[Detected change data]
□ □ □ □ □ □ □
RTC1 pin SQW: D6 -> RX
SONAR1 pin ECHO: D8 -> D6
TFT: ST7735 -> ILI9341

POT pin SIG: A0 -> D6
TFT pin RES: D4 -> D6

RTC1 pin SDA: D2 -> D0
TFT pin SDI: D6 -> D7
□ □ □ □ □ □ □
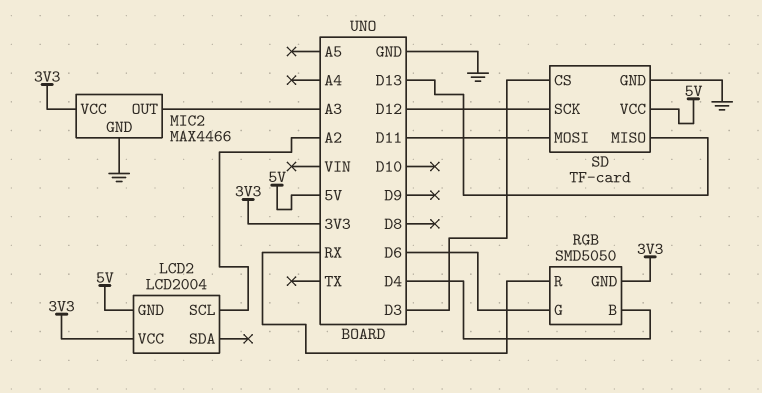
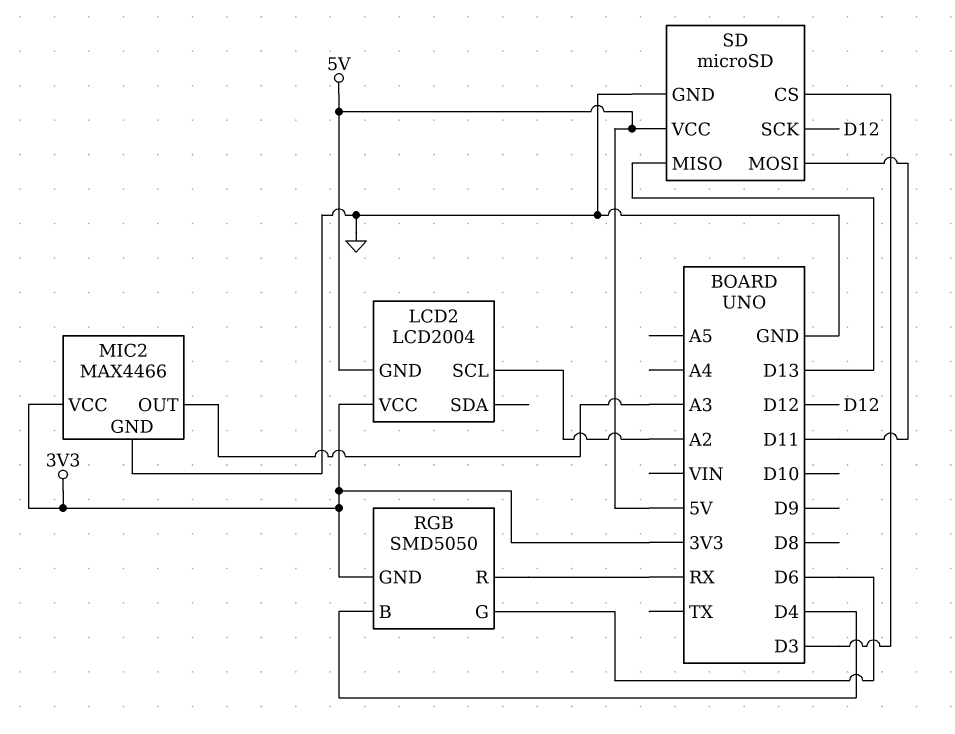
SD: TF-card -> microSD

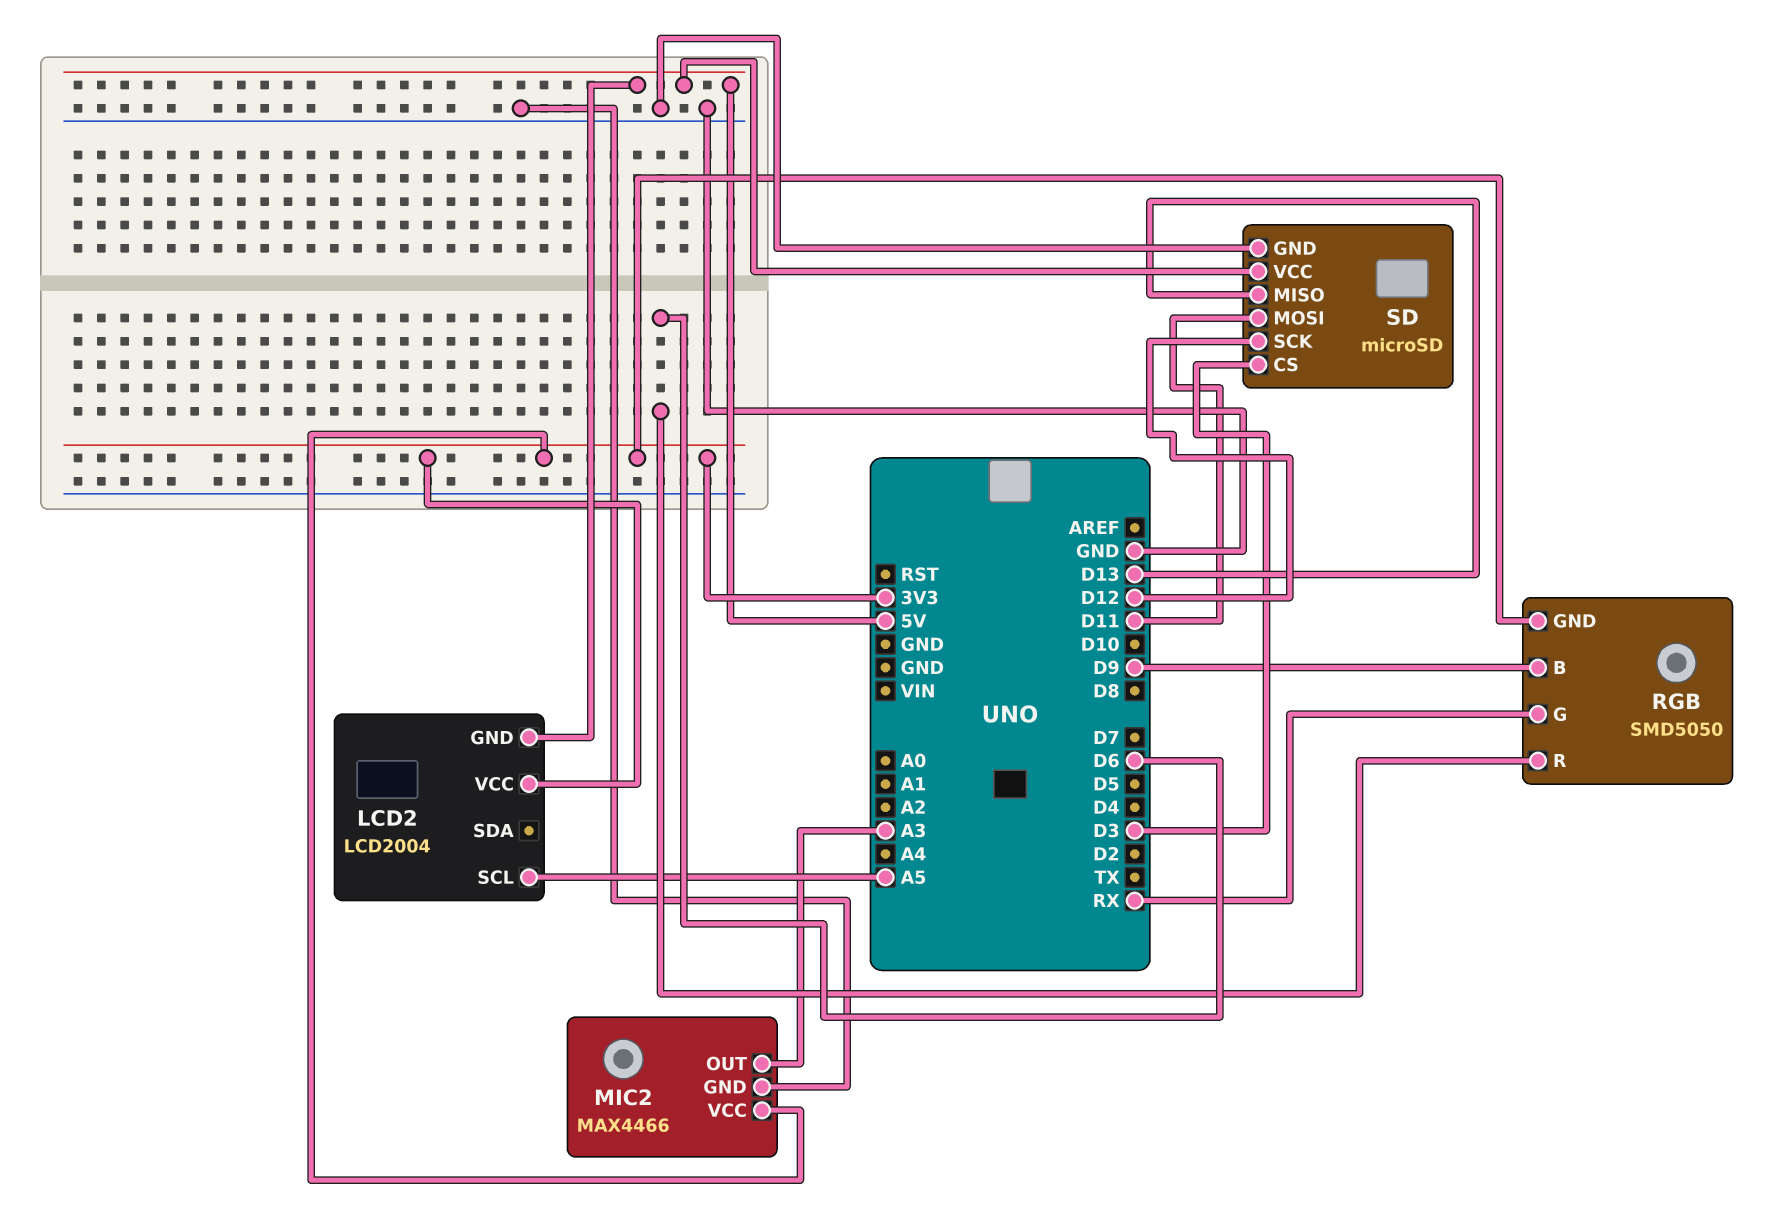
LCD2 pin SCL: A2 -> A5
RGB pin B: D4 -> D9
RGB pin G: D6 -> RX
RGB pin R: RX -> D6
□ □ □ □ □ □ □
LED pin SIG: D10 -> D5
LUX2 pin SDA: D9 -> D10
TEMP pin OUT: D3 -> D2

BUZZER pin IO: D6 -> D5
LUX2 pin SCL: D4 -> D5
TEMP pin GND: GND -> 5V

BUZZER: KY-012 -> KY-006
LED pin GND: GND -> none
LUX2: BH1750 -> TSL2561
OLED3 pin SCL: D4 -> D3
□ □ □ □ □ □ □
Write out only the lines that run from the line containing "RTC1 pin SQW: D6 -> RX" through the line containing "TFT pin SDI: D6 -> D7", both included, exactly as they appear above.

SOLUTION TO THIS TASK ->
RTC1 pin SQW: D6 -> RX
SONAR1 pin ECHO: D8 -> D6
TFT: ST7735 -> ILI9341

POT pin SIG: A0 -> D6
TFT pin RES: D4 -> D6

RTC1 pin SDA: D2 -> D0
TFT pin SDI: D6 -> D7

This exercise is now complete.